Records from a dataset
┄┄┄┄┄┄┄┄┄┄┄┄┄┄┄┄┄┄┄┄
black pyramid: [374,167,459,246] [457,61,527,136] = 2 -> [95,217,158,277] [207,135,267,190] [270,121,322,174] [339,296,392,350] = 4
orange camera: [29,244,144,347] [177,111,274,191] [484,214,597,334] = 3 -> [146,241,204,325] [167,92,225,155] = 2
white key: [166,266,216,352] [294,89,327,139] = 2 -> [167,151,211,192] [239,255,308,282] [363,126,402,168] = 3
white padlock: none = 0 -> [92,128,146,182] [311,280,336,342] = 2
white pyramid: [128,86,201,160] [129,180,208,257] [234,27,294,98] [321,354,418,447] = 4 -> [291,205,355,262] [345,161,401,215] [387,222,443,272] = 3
┄┄┄┄┄┄┄┄┄┄┄┄┄┄┄┄┄┄┄┄
Task details:
Repeat the data word for word, starting at its first line and stopping after the line that contains "white key: [166,266,216,352]".

Solution to this task:
black pyramid: [374,167,459,246] [457,61,527,136] = 2 -> [95,217,158,277] [207,135,267,190] [270,121,322,174] [339,296,392,350] = 4
orange camera: [29,244,144,347] [177,111,274,191] [484,214,597,334] = 3 -> [146,241,204,325] [167,92,225,155] = 2
white key: [166,266,216,352] [294,89,327,139] = 2 -> [167,151,211,192] [239,255,308,282] [363,126,402,168] = 3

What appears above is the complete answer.